→ Problem to work on: Having located "R9: 2k (GND, VB) -> 2k (GND, VE)" in the records below, repeat exactly the line it is on and all subsequent lines, ending with the last.

→ Provided data:
# # # # #

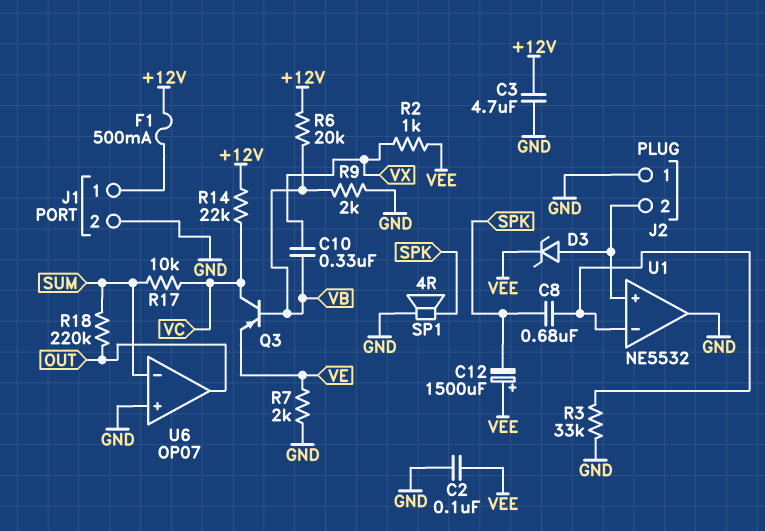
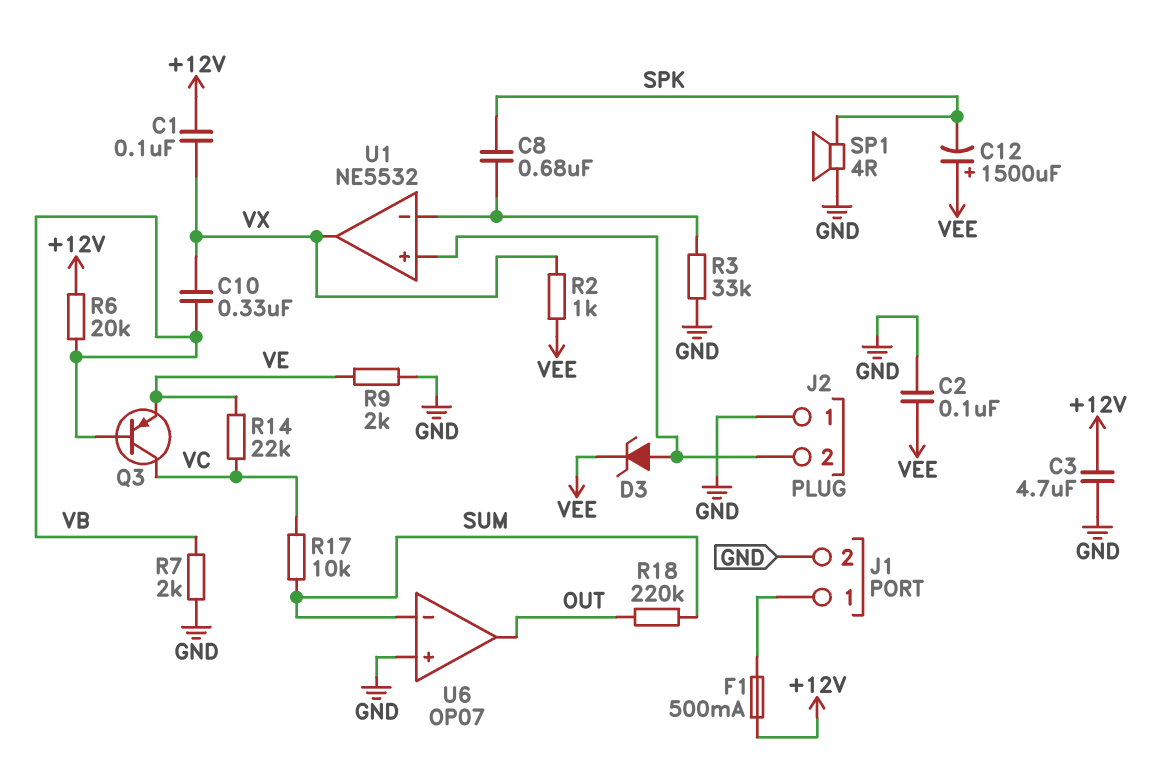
C1: none -> 100nF (+12V, VX)
R7: 2k (GND, VE) -> 2k (GND, VB)
R9: 2k (GND, VB) -> 2k (GND, VE)
R14: 22k (+12V, VC) -> 22k (VC, VE)
U1 pin out: GND -> VX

# # # # #

→ Written answer:
R9: 2k (GND, VB) -> 2k (GND, VE)
R14: 22k (+12V, VC) -> 22k (VC, VE)
U1 pin out: GND -> VX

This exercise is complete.